Task material:
━━━━━━━━━━━━━━━━━━━━━━━━━━━━━━
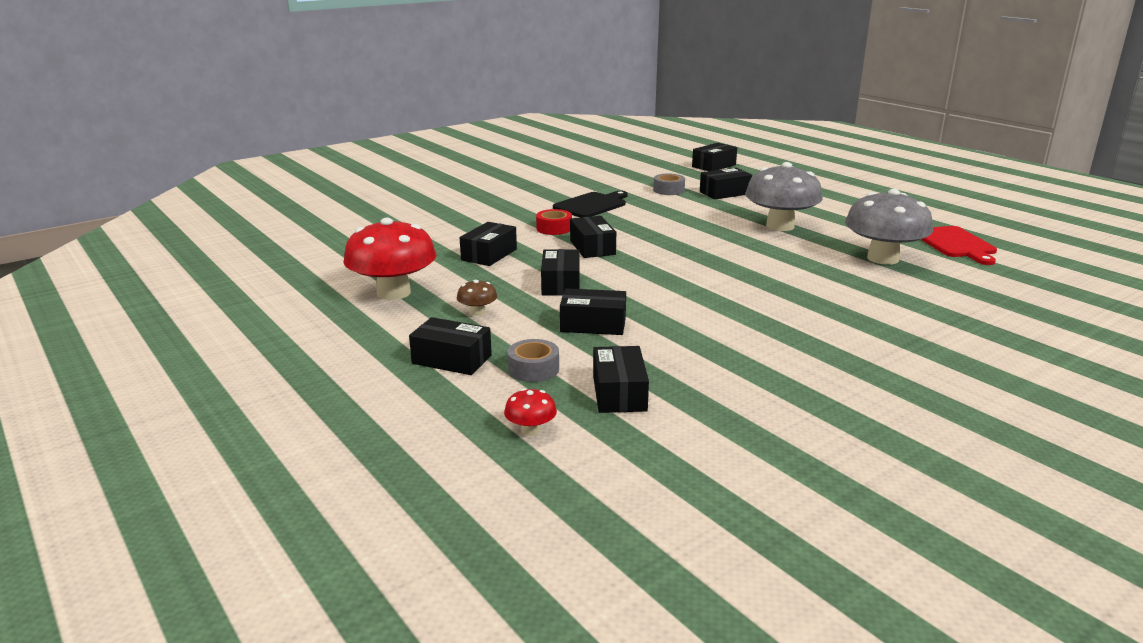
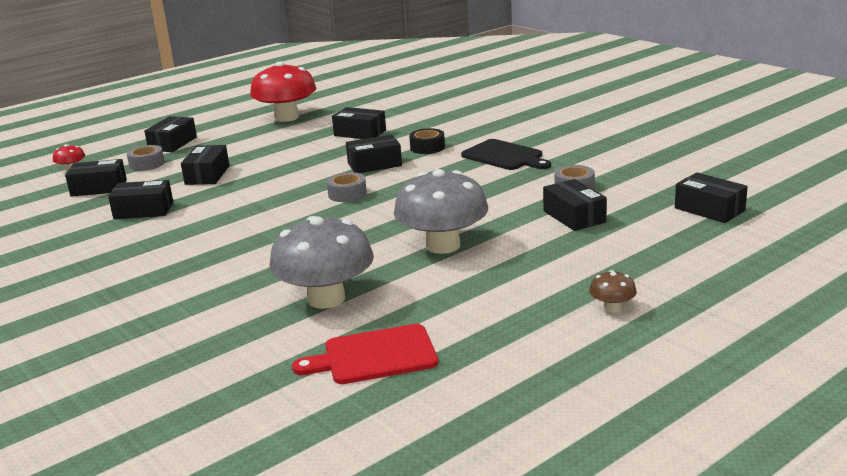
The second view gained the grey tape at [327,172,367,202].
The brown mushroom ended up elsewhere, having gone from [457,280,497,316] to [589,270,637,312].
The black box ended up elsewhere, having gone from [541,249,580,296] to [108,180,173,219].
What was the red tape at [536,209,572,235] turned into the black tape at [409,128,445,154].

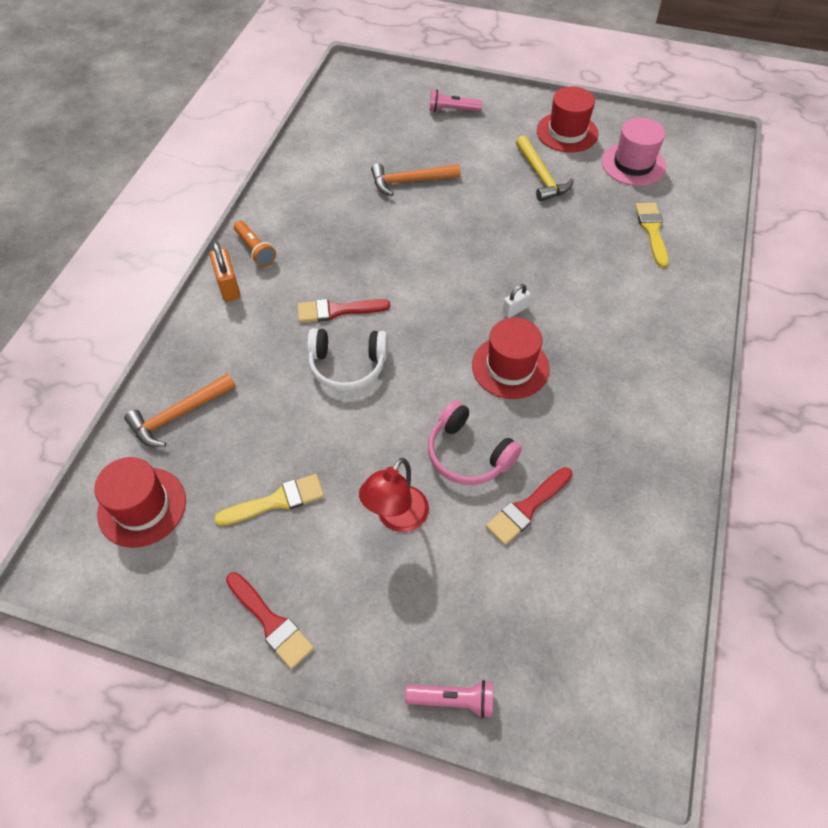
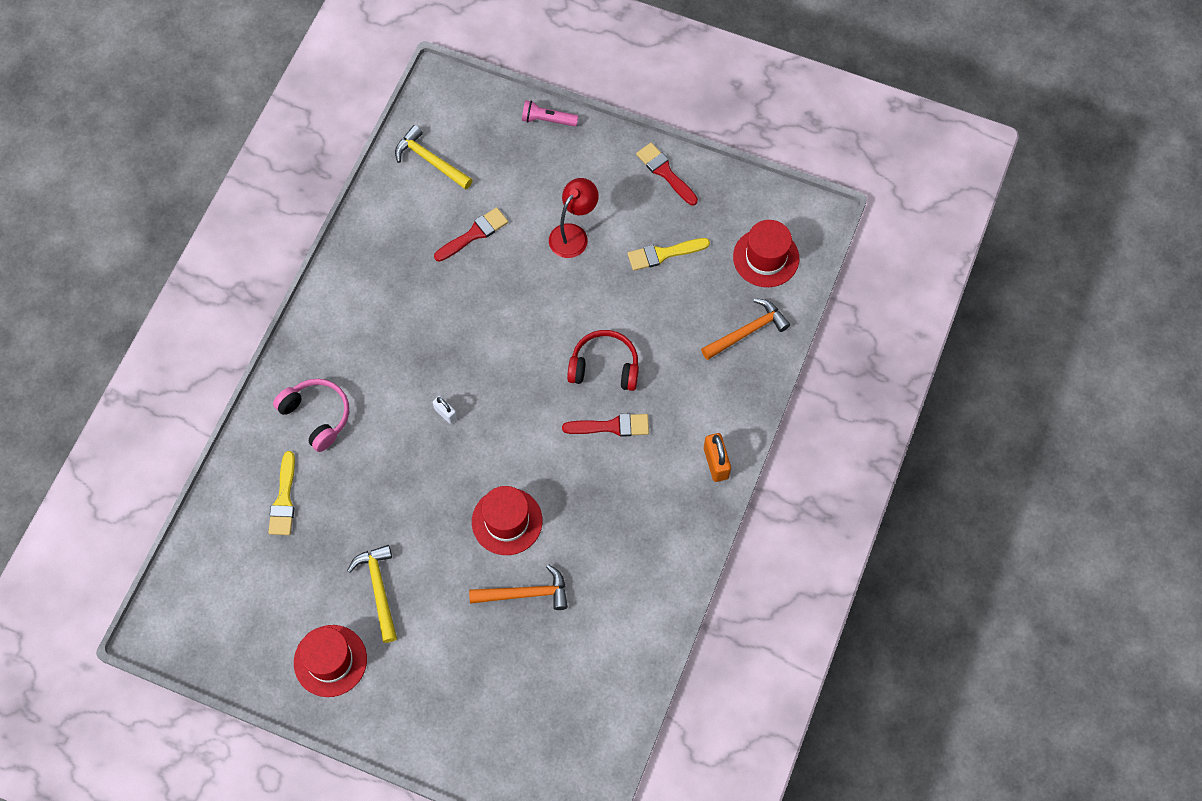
The second view lost the orange flashlight at [234,221,276,267].
The second view lost the pink flashlight at [429,89,482,112].
The second view lost the pink hat at [602,118,666,186].
The second view gained the yellow hammer at [395,125,473,190].
The pink headphones ended up elsewhere, having gone from [428,400,522,485] to [273,379,349,452].
The red hat ended up elsewhere, having gone from [472,317,550,399] to [472,486,543,555].
What was the white headphones at [307,328,388,391] turned into the red headphones at [567,330,639,391].
The white padlock at [502,284,531,318] ended up facing another way, 75 degrees clockwise from before.

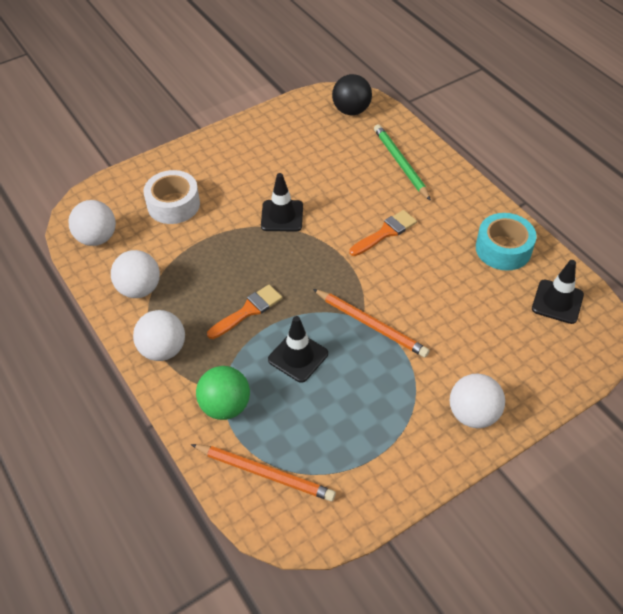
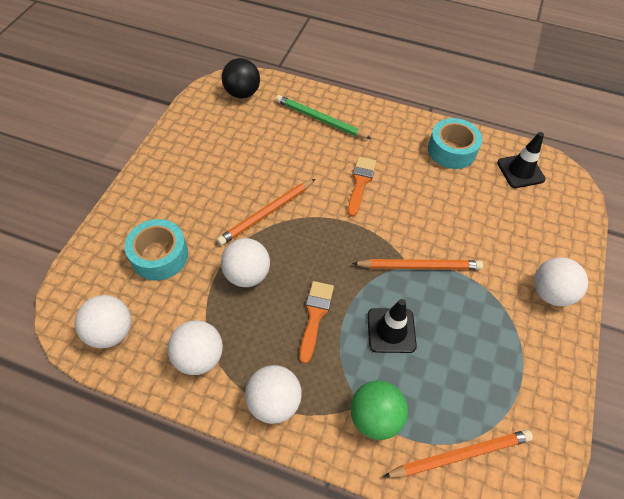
The second view gained the white ball at [221,238,270,287].
Where the black traffic cone stood at [261,173,303,231], the orange pencil came to stand at [217,179,315,245].
What was the white tape at [143,170,200,224] turned into the turquoise tape at [125,219,188,281].

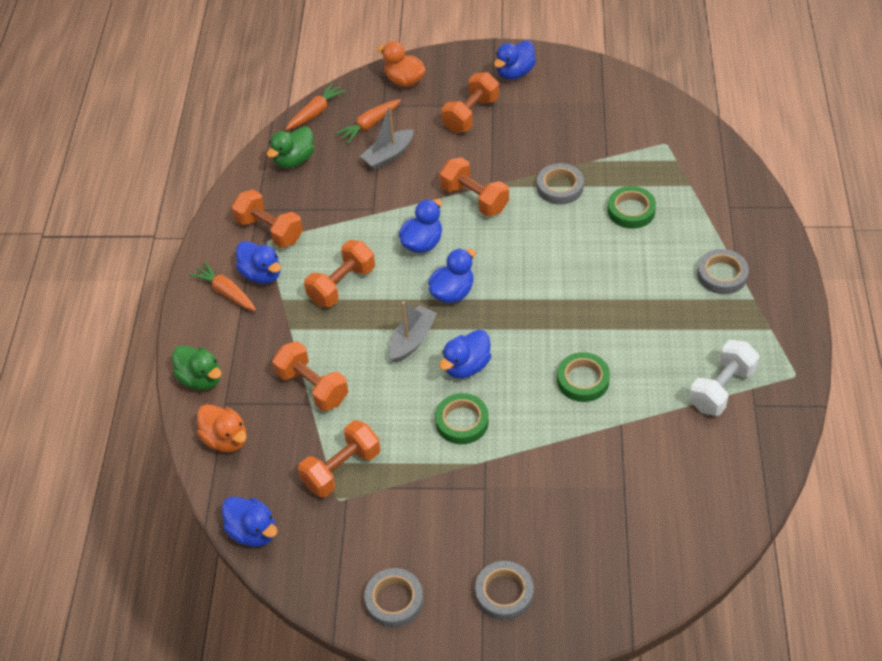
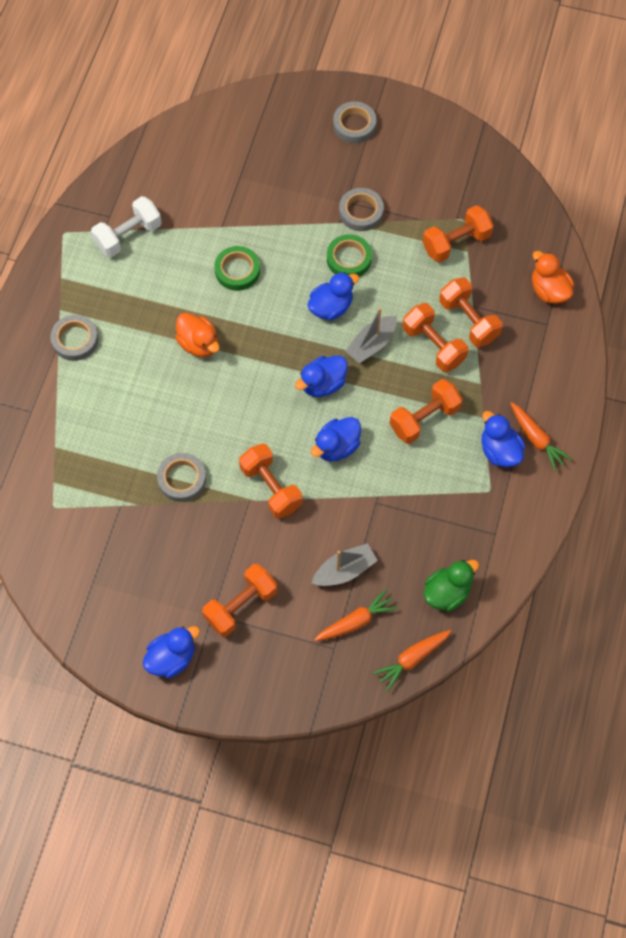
The second view lost the green duck at [172,345,221,390].
The second view lost the blue duck at [222,497,277,547].
The second view lost the green tape at [608,186,656,229].
The orange dumbbell ended up elsewhere, having gone from [232,189,303,248] to [403,303,468,372].
The grey tape ended up elsewhere, having gone from [364,568,423,628] to [339,188,384,231].
The orange duck ended up elsewhere, having gone from [377,41,426,87] to [175,313,220,357].

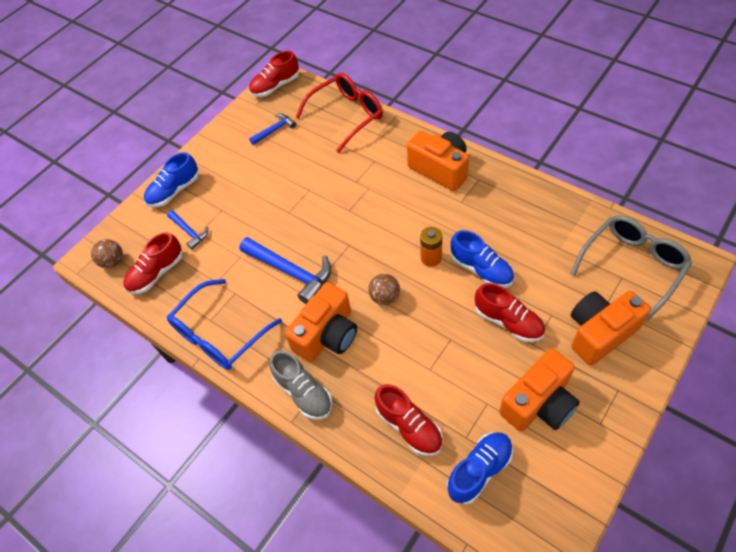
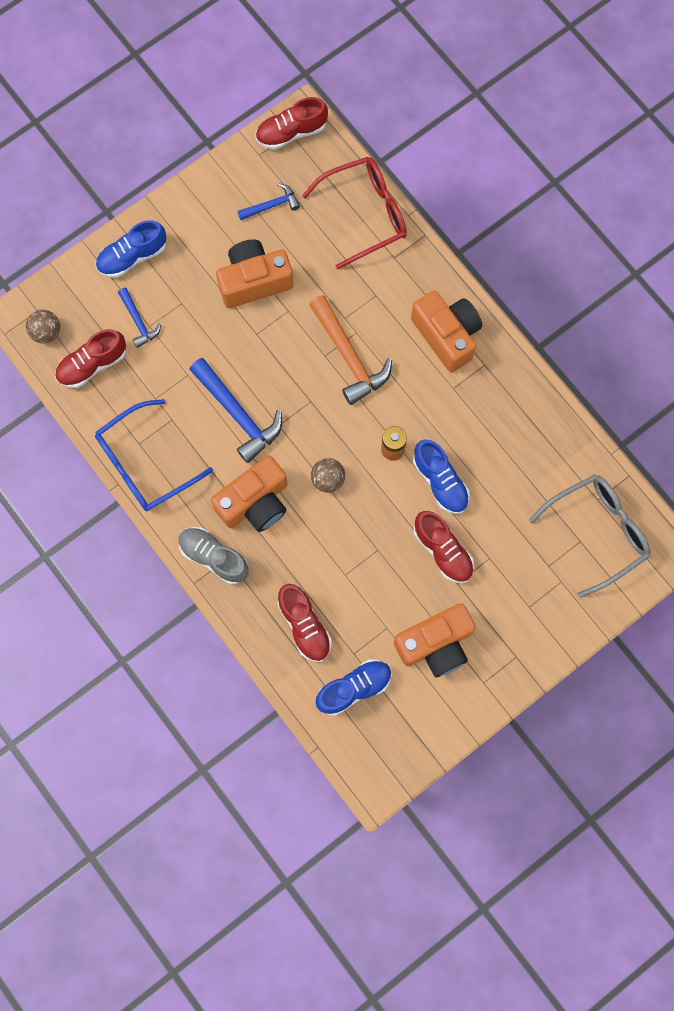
The second view gained the orange hammer at [309,295,392,405].
The orange camera ended up elsewhere, having gone from [571,291,651,366] to [216,239,294,308].
The grey shoe at [269,351,332,420] ended up facing another way, 150 degrees clockwise from before.

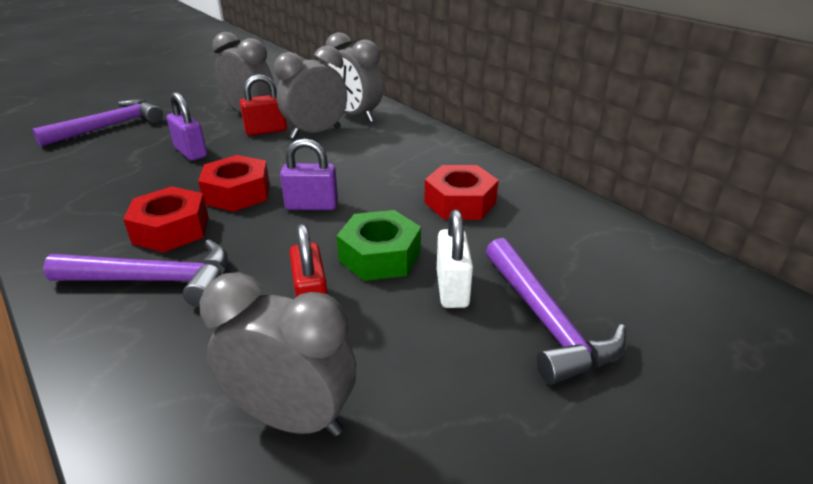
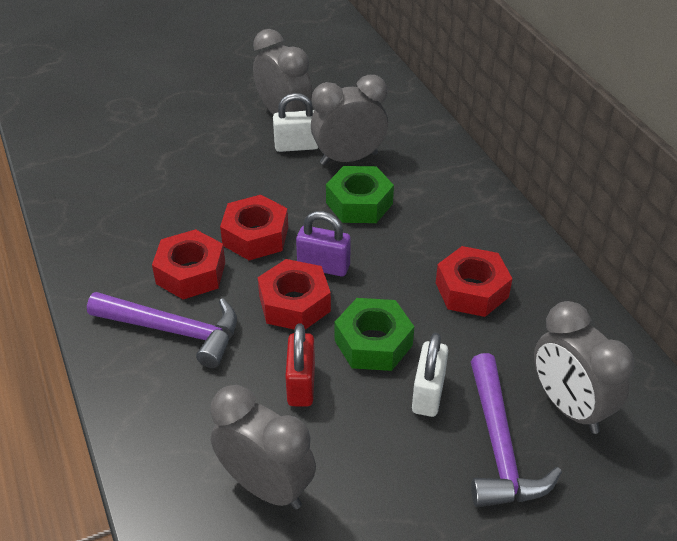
The second view lost the purple hammer at [32,99,163,147].
The second view lost the purple padlock at [166,92,207,161].
The second view gained the red nut at [258,259,331,330].
The second view gained the green nut at [326,166,394,223].
The grey clock ended up elsewhere, having gone from [325,32,384,122] to [534,301,634,434].
What was the red padlock at [240,74,287,136] turned into the white padlock at [273,93,318,152].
━━━━━━━━━━━━━━━━━━━━━━━━━━━━━━
Exercise prompt:
Give back the full listing word for word, with the pictures left out.

Your response:
The second view gained the grey tape at [327,172,367,202].
The brown mushroom ended up elsewhere, having gone from [457,280,497,316] to [589,270,637,312].
The black box ended up elsewhere, having gone from [541,249,580,296] to [108,180,173,219].
What was the red tape at [536,209,572,235] turned into the black tape at [409,128,445,154].

The second view lost the orange flashlight at [234,221,276,267].
The second view lost the pink flashlight at [429,89,482,112].
The second view lost the pink hat at [602,118,666,186].
The second view gained the yellow hammer at [395,125,473,190].
The pink headphones ended up elsewhere, having gone from [428,400,522,485] to [273,379,349,452].
The red hat ended up elsewhere, having gone from [472,317,550,399] to [472,486,543,555].
What was the white headphones at [307,328,388,391] turned into the red headphones at [567,330,639,391].
The white padlock at [502,284,531,318] ended up facing another way, 75 degrees clockwise from before.

The second view gained the white ball at [221,238,270,287].
Where the black traffic cone stood at [261,173,303,231], the orange pencil came to stand at [217,179,315,245].
What was the white tape at [143,170,200,224] turned into the turquoise tape at [125,219,188,281].

The second view lost the green duck at [172,345,221,390].
The second view lost the blue duck at [222,497,277,547].
The second view lost the green tape at [608,186,656,229].
The orange dumbbell ended up elsewhere, having gone from [232,189,303,248] to [403,303,468,372].
The grey tape ended up elsewhere, having gone from [364,568,423,628] to [339,188,384,231].
The orange duck ended up elsewhere, having gone from [377,41,426,87] to [175,313,220,357].

The second view gained the orange hammer at [309,295,392,405].
The orange camera ended up elsewhere, having gone from [571,291,651,366] to [216,239,294,308].
The grey shoe at [269,351,332,420] ended up facing another way, 150 degrees clockwise from before.

The second view lost the purple hammer at [32,99,163,147].
The second view lost the purple padlock at [166,92,207,161].
The second view gained the red nut at [258,259,331,330].
The second view gained the green nut at [326,166,394,223].
The grey clock ended up elsewhere, having gone from [325,32,384,122] to [534,301,634,434].
What was the red padlock at [240,74,287,136] turned into the white padlock at [273,93,318,152].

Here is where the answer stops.